Exercise brief: Leaving the pictures aside, repeat the entries exactly.

The input:

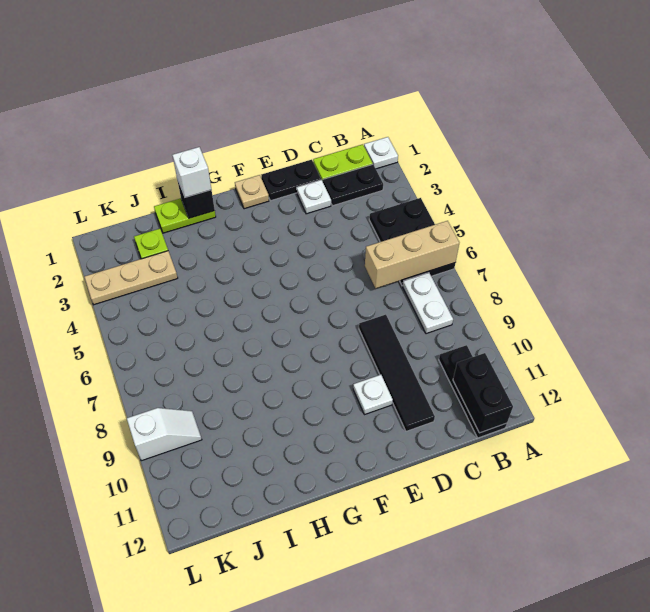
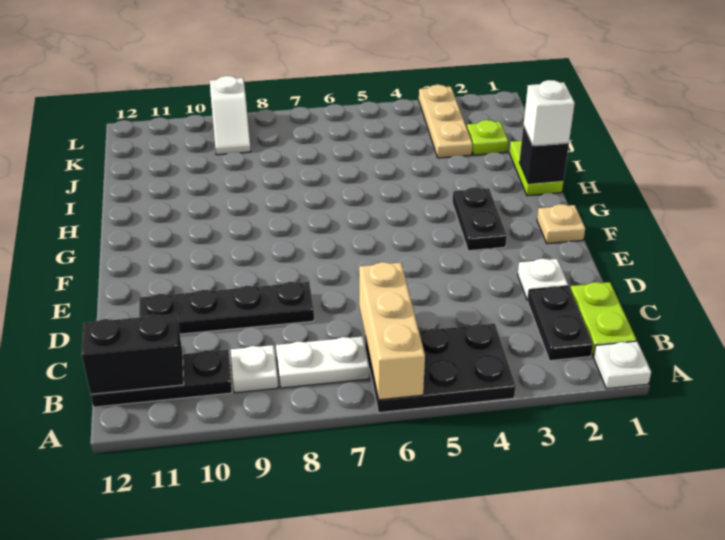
black 1x2 plate [261,160,321,201] -> black 1x2 plate moved to [452,187,507,251]
black 1x4 tile [359,315,435,431] -> black 1x4 plate [139,282,314,334]
white 1x1 plate [353,375,393,415] -> white 1x1 plate moved to [231,345,278,393]

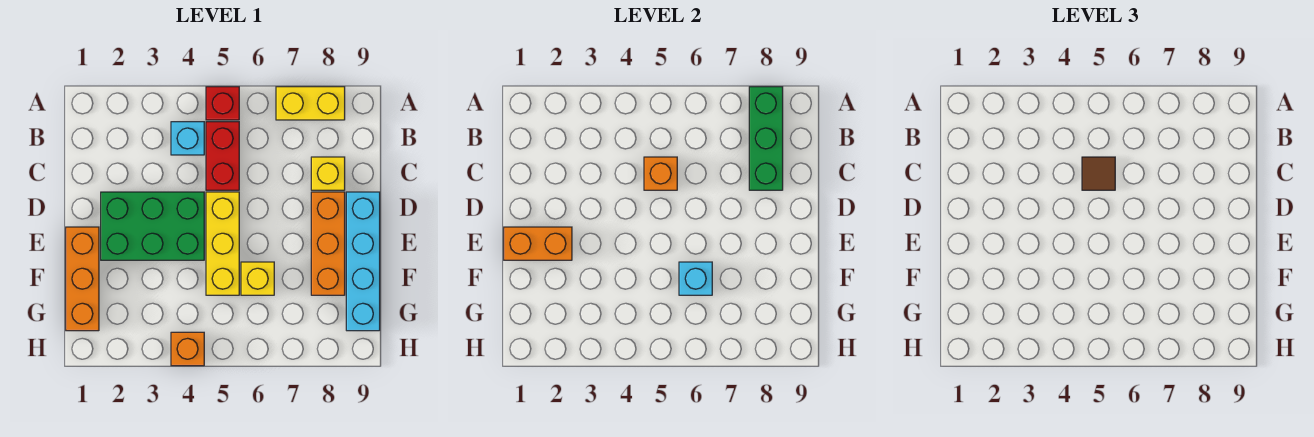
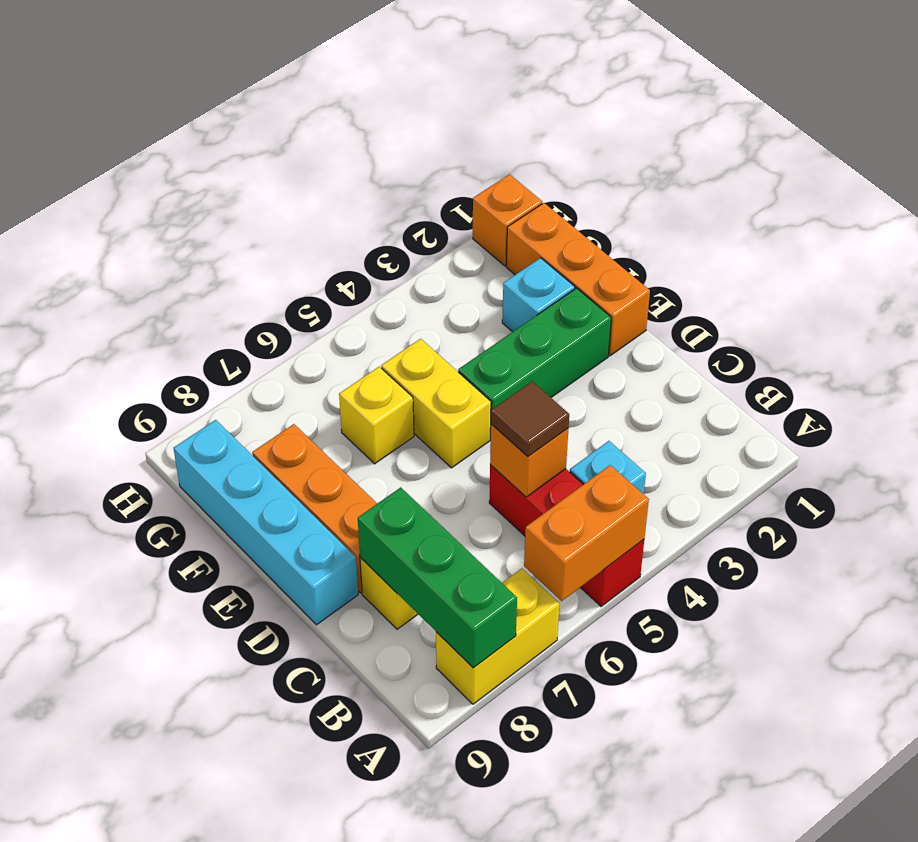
green 2x3 brick [101,192,204,260] -> green 1x3 brick [458,288,611,437]
yellow 1x3 brick [206,192,239,295] -> yellow 1x2 brick [381,339,491,468]
orange 1x2 brick [504,227,572,260] -> orange 1x2 brick moved to [524,465,649,601]
cyan 1x1 brick [679,262,712,295] -> cyan 1x1 brick moved to [502,258,575,332]
orange 1x1 brick [171,332,204,366] -> orange 1x1 brick moved to [473,174,542,266]

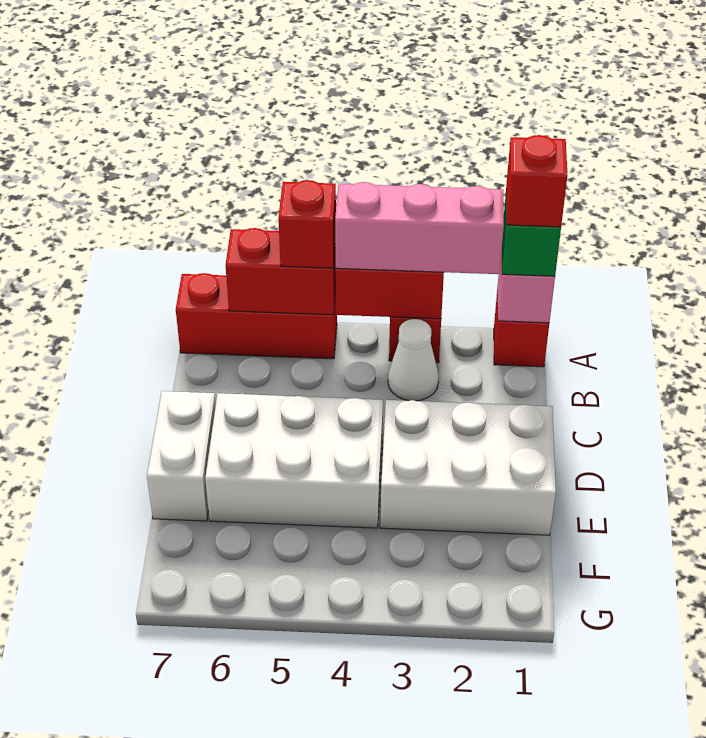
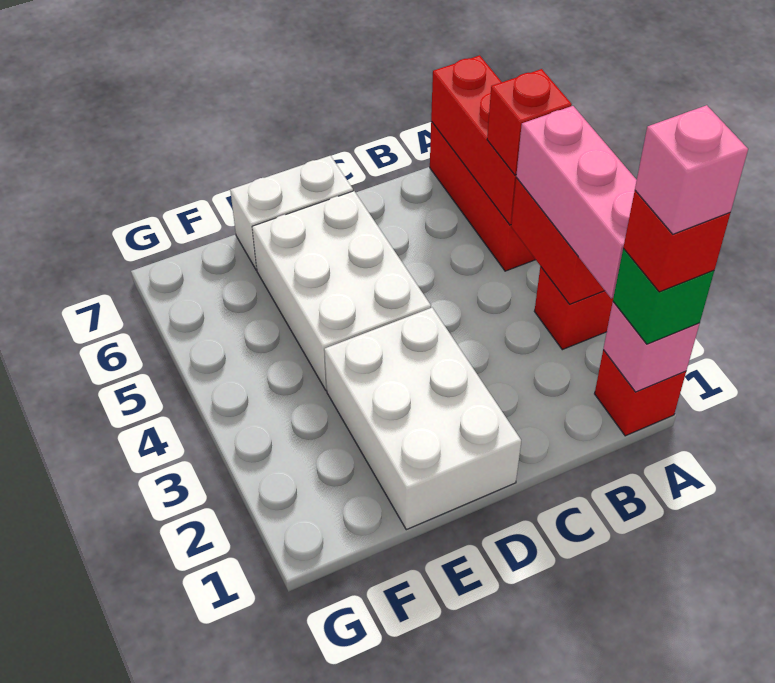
none -> pink 1x1 brick [635,105,748,234]
red 1x2 brick [226,228,336,315] -> red 1x3 brick [431,55,516,225]
white 1x1 cone [388,319,439,401] -> none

Answer space:
black 1x2 plate [261,160,321,201] -> black 1x2 plate moved to [452,187,507,251]
black 1x4 tile [359,315,435,431] -> black 1x4 plate [139,282,314,334]
white 1x1 plate [353,375,393,415] -> white 1x1 plate moved to [231,345,278,393]

green 2x3 brick [101,192,204,260] -> green 1x3 brick [458,288,611,437]
yellow 1x3 brick [206,192,239,295] -> yellow 1x2 brick [381,339,491,468]
orange 1x2 brick [504,227,572,260] -> orange 1x2 brick moved to [524,465,649,601]
cyan 1x1 brick [679,262,712,295] -> cyan 1x1 brick moved to [502,258,575,332]
orange 1x1 brick [171,332,204,366] -> orange 1x1 brick moved to [473,174,542,266]

none -> pink 1x1 brick [635,105,748,234]
red 1x2 brick [226,228,336,315] -> red 1x3 brick [431,55,516,225]
white 1x1 cone [388,319,439,401] -> none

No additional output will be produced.